> **PROBLEM STATEMENT**: Rewrite the listing below, replacing "center position" with "midpoint" and leaving everything else unchanged.

[Data extracted from a collection]
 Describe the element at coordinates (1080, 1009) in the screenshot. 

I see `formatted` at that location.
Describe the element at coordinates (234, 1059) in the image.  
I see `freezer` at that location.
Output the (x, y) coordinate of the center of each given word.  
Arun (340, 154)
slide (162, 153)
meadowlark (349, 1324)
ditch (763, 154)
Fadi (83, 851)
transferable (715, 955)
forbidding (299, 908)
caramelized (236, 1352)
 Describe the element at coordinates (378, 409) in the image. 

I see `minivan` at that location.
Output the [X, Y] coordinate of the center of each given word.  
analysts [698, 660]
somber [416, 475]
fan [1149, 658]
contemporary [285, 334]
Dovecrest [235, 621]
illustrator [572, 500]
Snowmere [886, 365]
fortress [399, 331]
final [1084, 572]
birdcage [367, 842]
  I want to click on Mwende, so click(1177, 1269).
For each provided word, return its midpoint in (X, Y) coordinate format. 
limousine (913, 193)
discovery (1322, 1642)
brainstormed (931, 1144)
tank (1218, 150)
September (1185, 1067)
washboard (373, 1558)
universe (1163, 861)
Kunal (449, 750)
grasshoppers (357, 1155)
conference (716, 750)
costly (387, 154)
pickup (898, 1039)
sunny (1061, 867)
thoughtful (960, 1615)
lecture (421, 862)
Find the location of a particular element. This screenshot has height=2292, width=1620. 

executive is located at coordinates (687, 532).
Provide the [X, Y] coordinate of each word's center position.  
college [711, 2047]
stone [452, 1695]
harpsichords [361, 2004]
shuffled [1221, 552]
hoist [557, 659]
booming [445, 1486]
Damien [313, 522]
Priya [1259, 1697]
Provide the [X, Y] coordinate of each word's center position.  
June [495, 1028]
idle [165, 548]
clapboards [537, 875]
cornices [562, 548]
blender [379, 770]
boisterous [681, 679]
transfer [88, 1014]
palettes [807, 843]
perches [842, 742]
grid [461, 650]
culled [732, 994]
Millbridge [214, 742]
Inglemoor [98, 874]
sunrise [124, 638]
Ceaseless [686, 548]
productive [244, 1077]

> **EXERCISE OUTPUT**:
 Describe the element at coordinates (1080, 1009) in the screenshot. 

I see `formatted` at that location.
Describe the element at coordinates (234, 1059) in the image.  
I see `freezer` at that location.
Output the (x, y) coordinate of the center of each given word.  
Arun (340, 154)
slide (162, 153)
meadowlark (349, 1324)
ditch (763, 154)
Fadi (83, 851)
transferable (715, 955)
forbidding (299, 908)
caramelized (236, 1352)
 Describe the element at coordinates (378, 409) in the image. 

I see `minivan` at that location.
Output the [X, Y] coordinate of the center of each given word.  
analysts [698, 660]
somber [416, 475]
fan [1149, 658]
contemporary [285, 334]
Dovecrest [235, 621]
illustrator [572, 500]
Snowmere [886, 365]
fortress [399, 331]
final [1084, 572]
birdcage [367, 842]
  I want to click on Mwende, so click(1177, 1269).
For each provided word, return its midpoint in (X, Y) coordinate format. 
limousine (913, 193)
discovery (1322, 1642)
brainstormed (931, 1144)
tank (1218, 150)
September (1185, 1067)
washboard (373, 1558)
universe (1163, 861)
Kunal (449, 750)
grasshoppers (357, 1155)
conference (716, 750)
costly (387, 154)
pickup (898, 1039)
sunny (1061, 867)
thoughtful (960, 1615)
lecture (421, 862)
Find the location of a particular element. This screenshot has height=2292, width=1620. 

executive is located at coordinates (687, 532).
Provide the [X, Y] coordinate of each word's midpoint.  
college [711, 2047]
stone [452, 1695]
harpsichords [361, 2004]
shuffled [1221, 552]
hoist [557, 659]
booming [445, 1486]
Damien [313, 522]
Priya [1259, 1697]
Provide the [X, Y] coordinate of each word's midpoint.  
June [495, 1028]
idle [165, 548]
clapboards [537, 875]
cornices [562, 548]
blender [379, 770]
boisterous [681, 679]
transfer [88, 1014]
palettes [807, 843]
perches [842, 742]
grid [461, 650]
culled [732, 994]
Millbridge [214, 742]
Inglemoor [98, 874]
sunrise [124, 638]
Ceaseless [686, 548]
productive [244, 1077]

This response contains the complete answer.